(Saved data entries)

════

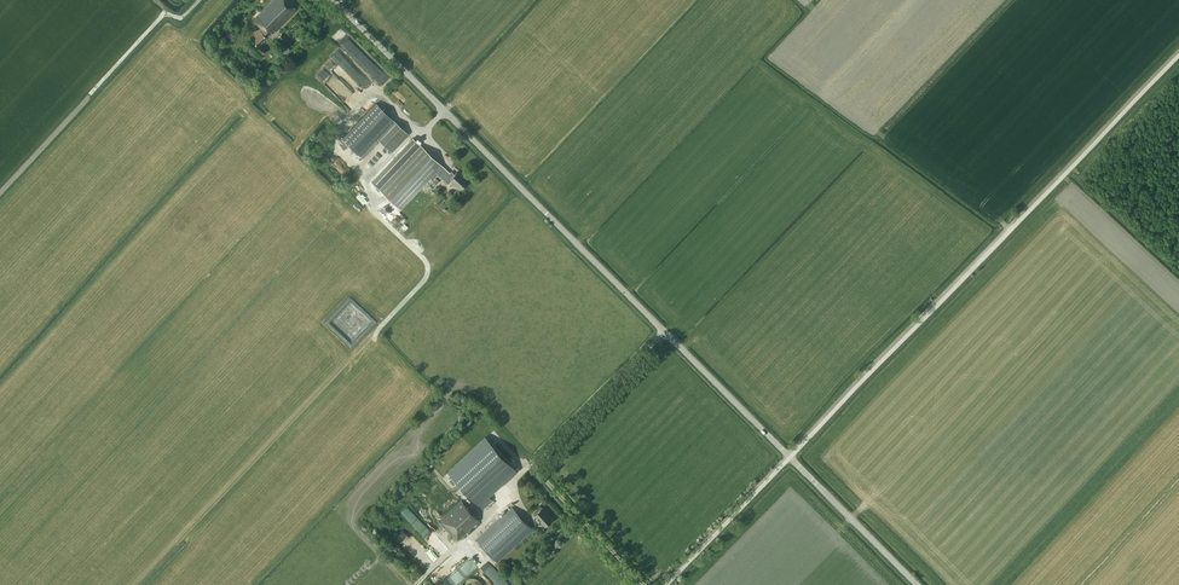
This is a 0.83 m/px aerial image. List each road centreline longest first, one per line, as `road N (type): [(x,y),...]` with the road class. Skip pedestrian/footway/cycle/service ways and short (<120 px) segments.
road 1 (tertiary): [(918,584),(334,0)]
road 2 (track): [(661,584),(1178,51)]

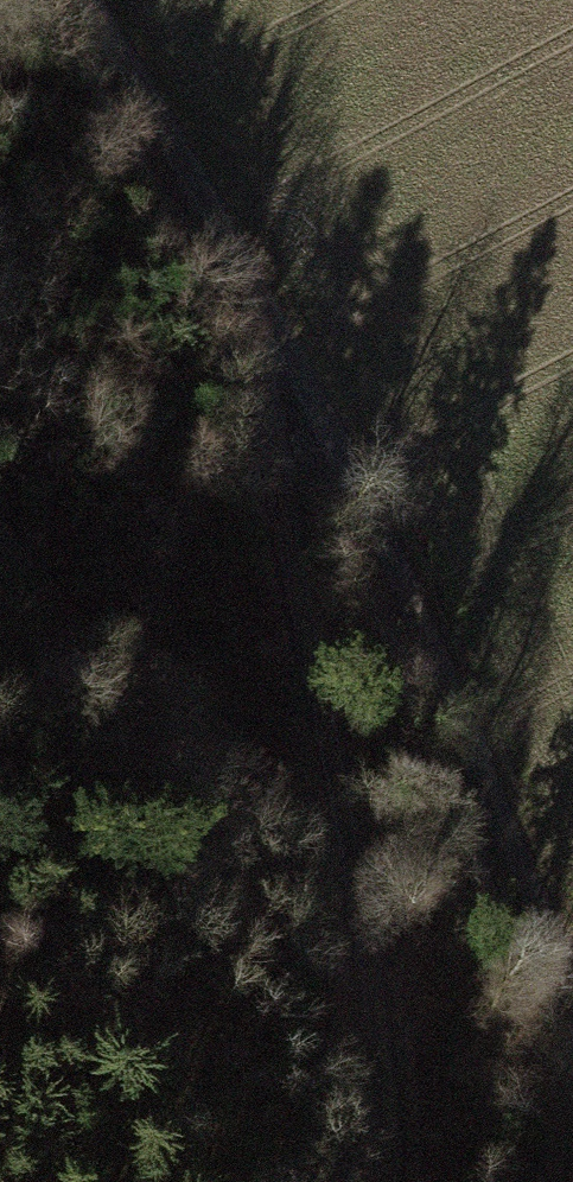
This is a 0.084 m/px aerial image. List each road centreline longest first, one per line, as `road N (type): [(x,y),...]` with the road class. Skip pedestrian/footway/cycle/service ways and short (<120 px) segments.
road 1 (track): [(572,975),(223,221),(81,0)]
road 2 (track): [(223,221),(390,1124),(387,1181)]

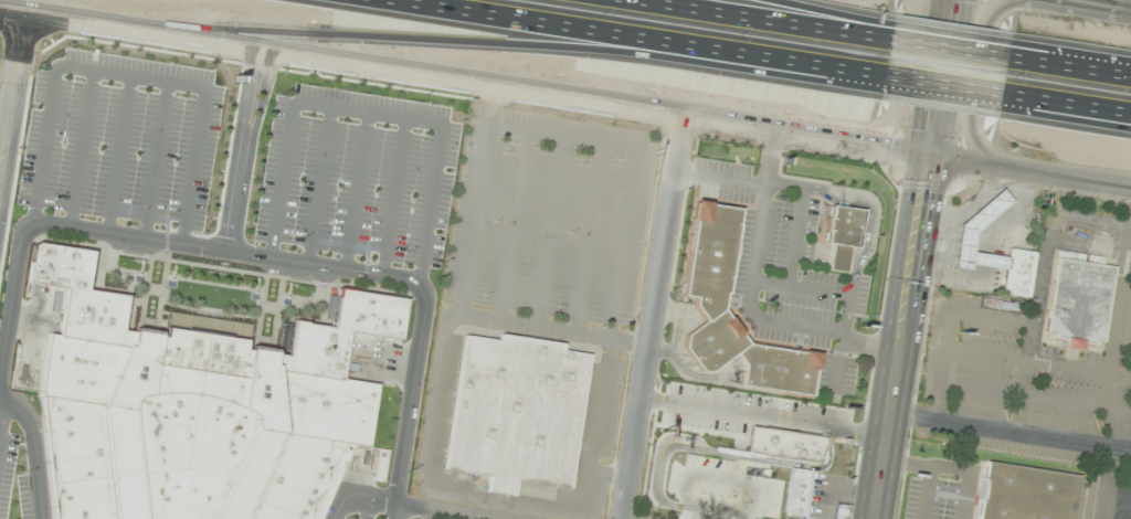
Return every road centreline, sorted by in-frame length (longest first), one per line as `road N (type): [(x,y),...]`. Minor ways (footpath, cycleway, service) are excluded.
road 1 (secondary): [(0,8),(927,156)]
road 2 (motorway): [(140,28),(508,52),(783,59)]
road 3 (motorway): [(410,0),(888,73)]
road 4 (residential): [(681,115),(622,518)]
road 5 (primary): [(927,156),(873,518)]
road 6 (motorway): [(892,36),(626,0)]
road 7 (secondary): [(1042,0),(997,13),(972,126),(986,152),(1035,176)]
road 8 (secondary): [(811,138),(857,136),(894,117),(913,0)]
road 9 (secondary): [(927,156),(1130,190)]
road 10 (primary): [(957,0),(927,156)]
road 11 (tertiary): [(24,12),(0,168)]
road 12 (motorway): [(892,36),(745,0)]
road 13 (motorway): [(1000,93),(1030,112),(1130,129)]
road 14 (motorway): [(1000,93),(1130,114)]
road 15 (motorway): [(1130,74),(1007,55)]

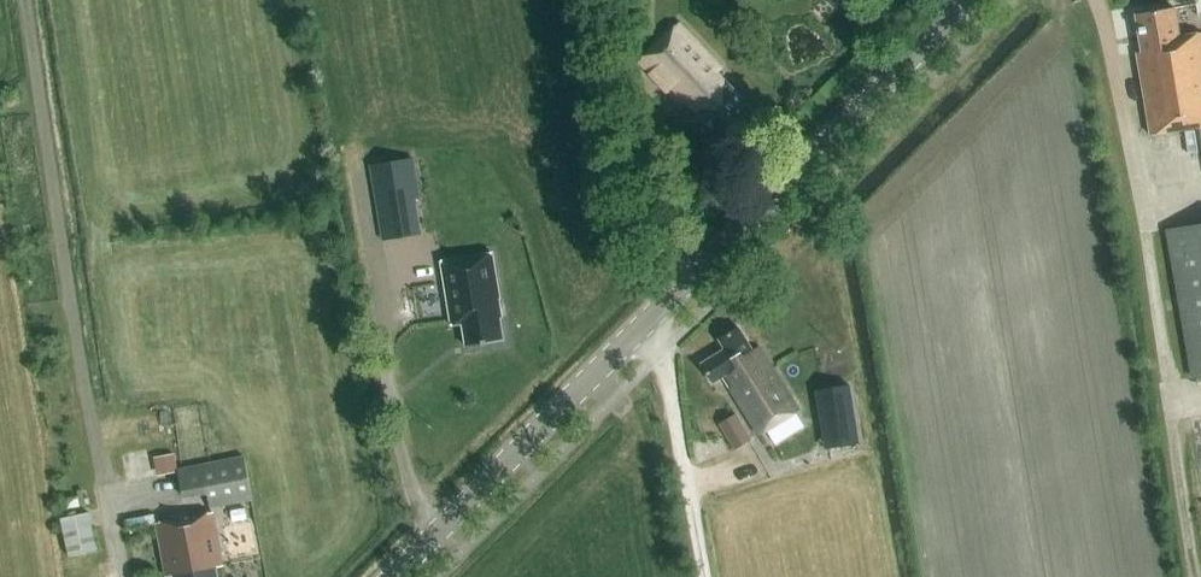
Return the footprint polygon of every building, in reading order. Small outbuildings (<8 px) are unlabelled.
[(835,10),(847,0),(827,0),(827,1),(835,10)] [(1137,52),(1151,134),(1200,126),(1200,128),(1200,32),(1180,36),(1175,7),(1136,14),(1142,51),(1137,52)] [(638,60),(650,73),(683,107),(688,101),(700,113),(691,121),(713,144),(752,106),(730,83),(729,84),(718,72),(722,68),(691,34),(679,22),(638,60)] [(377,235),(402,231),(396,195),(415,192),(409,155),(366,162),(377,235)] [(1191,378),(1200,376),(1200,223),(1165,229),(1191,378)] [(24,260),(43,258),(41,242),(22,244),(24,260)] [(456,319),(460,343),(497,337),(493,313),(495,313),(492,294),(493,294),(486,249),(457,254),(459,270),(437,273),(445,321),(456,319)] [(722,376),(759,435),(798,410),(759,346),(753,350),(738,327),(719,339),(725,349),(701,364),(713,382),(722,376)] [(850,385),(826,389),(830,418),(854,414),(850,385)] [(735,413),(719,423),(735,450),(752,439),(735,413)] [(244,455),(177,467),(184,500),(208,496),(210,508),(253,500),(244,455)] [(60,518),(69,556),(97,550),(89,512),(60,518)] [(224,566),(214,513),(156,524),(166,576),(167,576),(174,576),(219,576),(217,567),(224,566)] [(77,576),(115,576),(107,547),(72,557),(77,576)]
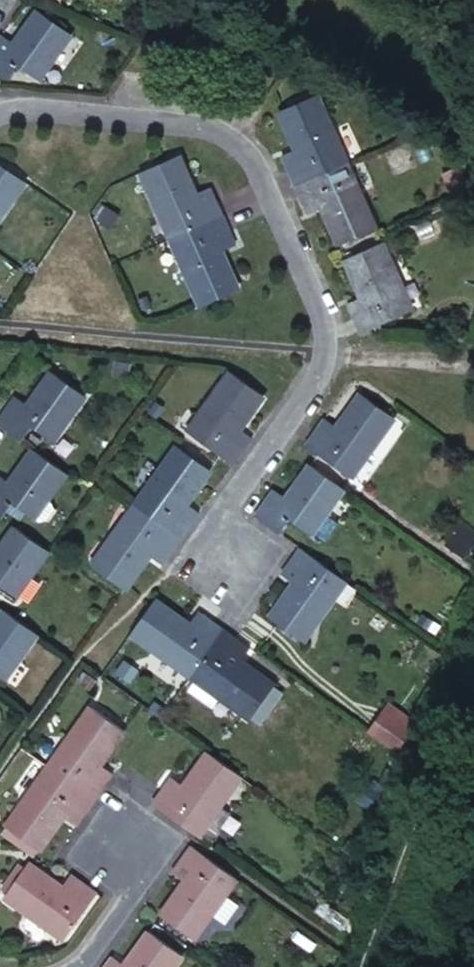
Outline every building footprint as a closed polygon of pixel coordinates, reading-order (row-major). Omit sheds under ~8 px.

════

▶ **Assignment**:
Your copy of the records above should be exact and contain no pictures.

▶ **Reply**:
This is a 0.83 m/px aerial image. List each road centreline longest first, one per line, as `road N (type): [(x,y),...]` with the road class. Skip pedestrian/footway/cycle/service ways and short (<120 px) segments.
road 1 (tertiary): [(918,584),(334,0)]
road 2 (track): [(661,584),(1178,51)]

This is a 0.084 m/px aerial image. List each road centreline longest first, one per line, as `road N (type): [(x,y),...]` with the road class. Skip pedestrian/footway/cycle/service ways and short (<120 px) segments.
road 1 (track): [(572,975),(223,221),(81,0)]
road 2 (track): [(223,221),(390,1124),(387,1181)]

Return every road centreline, sorted by in-frame length (longest first), one per line as `road N (type): [(x,y),...]`. Minor ways (footpath, cycleway, service) are excluded.
road 1 (secondary): [(0,8),(927,156)]
road 2 (motorway): [(140,28),(508,52),(783,59)]
road 3 (motorway): [(410,0),(888,73)]
road 4 (residential): [(681,115),(622,518)]
road 5 (primary): [(927,156),(873,518)]
road 6 (motorway): [(892,36),(626,0)]
road 7 (secondary): [(1042,0),(997,13),(972,126),(986,152),(1035,176)]
road 8 (secondary): [(811,138),(857,136),(894,117),(913,0)]
road 9 (secondary): [(927,156),(1130,190)]
road 10 (primary): [(957,0),(927,156)]
road 11 (tertiary): [(24,12),(0,168)]
road 12 (motorway): [(892,36),(745,0)]
road 13 (motorway): [(1000,93),(1030,112),(1130,129)]
road 14 (motorway): [(1000,93),(1130,114)]
road 15 (motorway): [(1130,74),(1007,55)]

Return the footprint polygon of every building, in reading order. Small outbuildings (<8 px) are unlabelled.
[(835,10),(847,0),(827,0),(827,1),(835,10)] [(1137,52),(1151,134),(1200,126),(1200,128),(1200,32),(1180,36),(1175,7),(1136,14),(1142,51),(1137,52)] [(638,60),(650,73),(683,107),(688,101),(700,113),(691,121),(713,144),(752,106),(730,83),(729,84),(718,72),(722,68),(691,34),(679,22),(638,60)] [(377,235),(402,231),(396,195),(415,192),(409,155),(366,162),(377,235)] [(1191,378),(1200,376),(1200,223),(1165,229),(1191,378)] [(24,260),(43,258),(41,242),(22,244),(24,260)] [(456,319),(460,343),(497,337),(493,313),(495,313),(492,294),(493,294),(486,249),(457,254),(459,270),(437,273),(445,321),(456,319)] [(722,376),(759,435),(798,410),(759,346),(753,350),(738,327),(719,339),(725,349),(701,364),(713,382),(722,376)] [(850,385),(826,389),(830,418),(854,414),(850,385)] [(735,413),(719,423),(735,450),(752,439),(735,413)] [(244,455),(177,467),(184,500),(208,496),(210,508),(253,500),(244,455)] [(60,518),(69,556),(97,550),(89,512),(60,518)] [(224,566),(214,513),(156,524),(166,576),(167,576),(174,576),(219,576),(217,567),(224,566)] [(77,576),(115,576),(107,547),(72,557),(77,576)]
Outline every building footprint as a closed polygon of pixel coordinates, reading-order (row-major). Omit sheds under ~8 px.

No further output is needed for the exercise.